What the task asks — Copy out exactly the lines that begin with the one containing "(106, 304) = (272, 130): turquoise" and continue until the last line of the material.

───── Material for the task

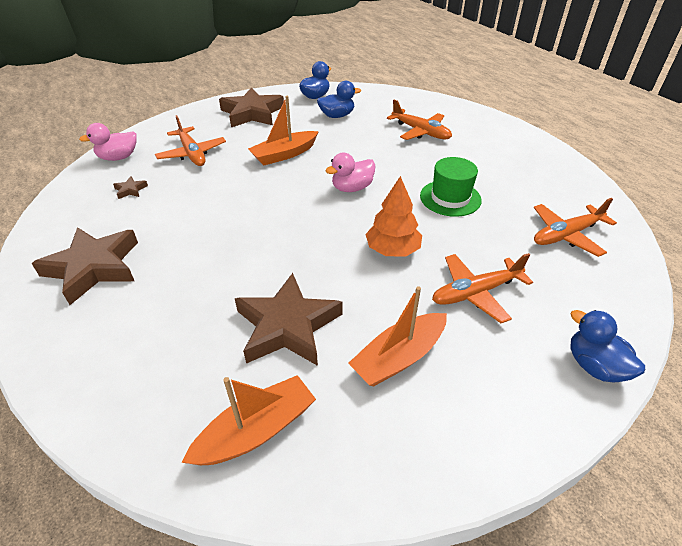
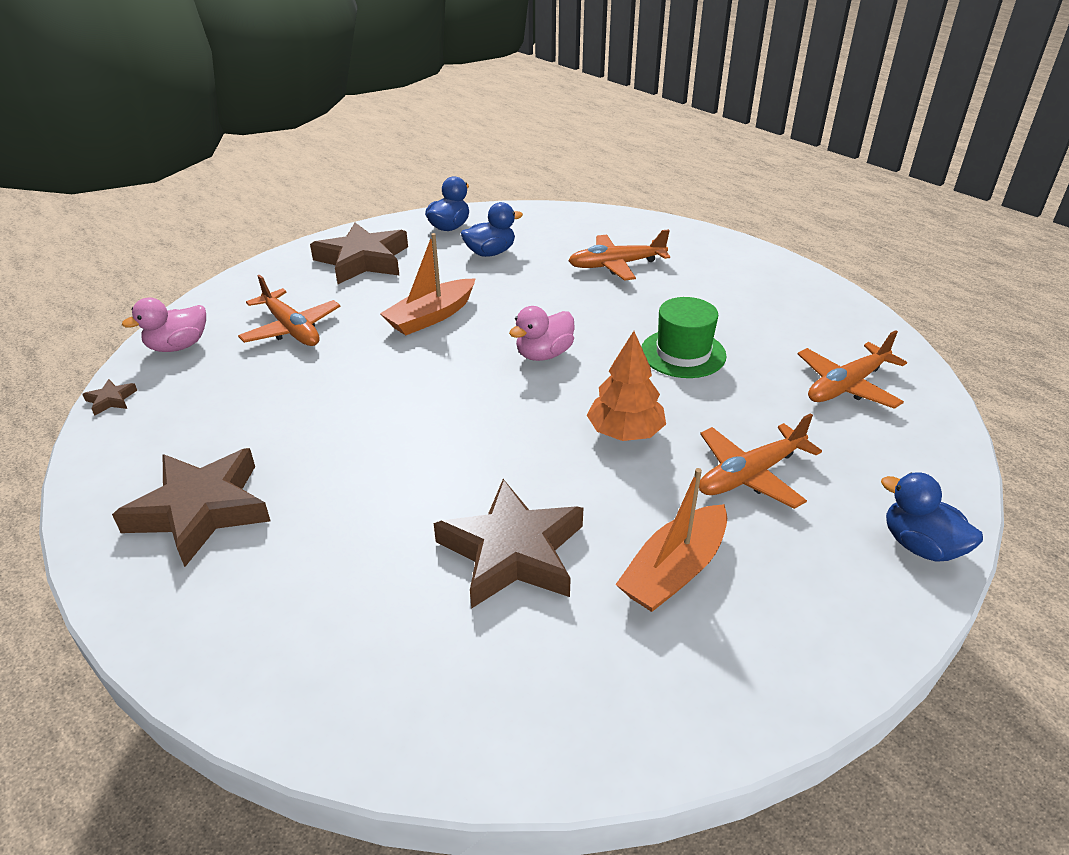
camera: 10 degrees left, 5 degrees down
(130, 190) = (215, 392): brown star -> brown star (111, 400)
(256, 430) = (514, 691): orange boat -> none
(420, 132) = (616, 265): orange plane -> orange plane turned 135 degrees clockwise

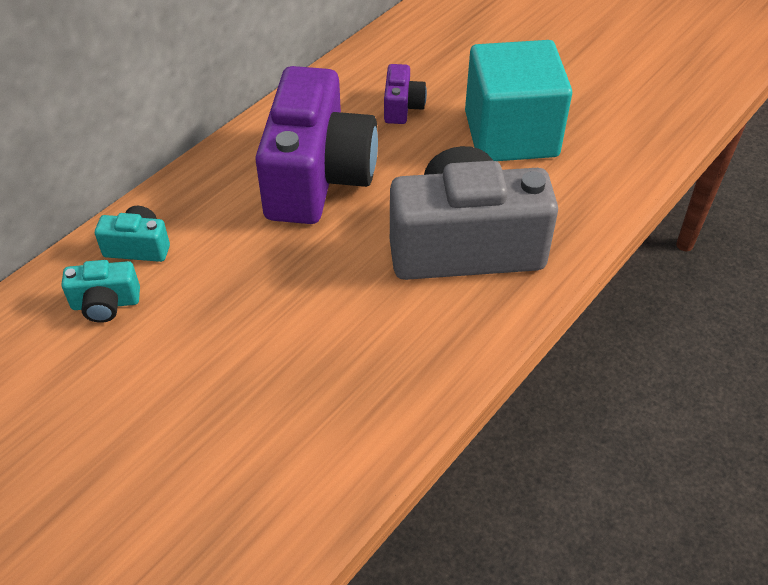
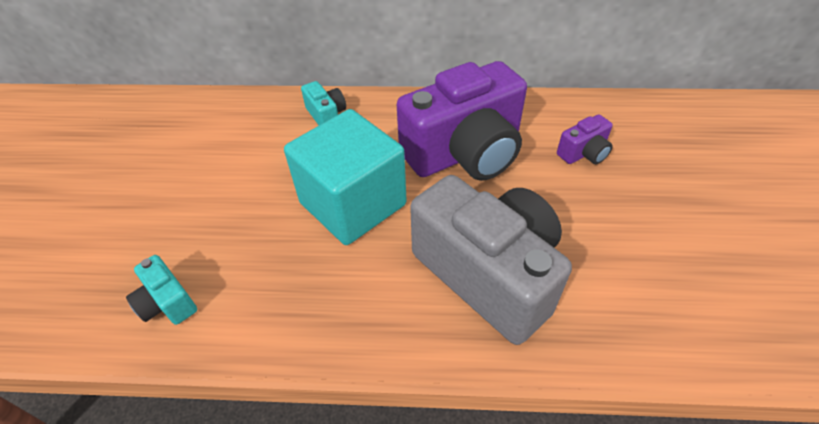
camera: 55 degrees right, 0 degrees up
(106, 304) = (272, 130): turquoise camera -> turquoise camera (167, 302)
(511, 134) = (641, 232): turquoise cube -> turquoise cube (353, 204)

──────────

Your response —
(106, 304) = (272, 130): turquoise camera -> turquoise camera (167, 302)
(511, 134) = (641, 232): turquoise cube -> turquoise cube (353, 204)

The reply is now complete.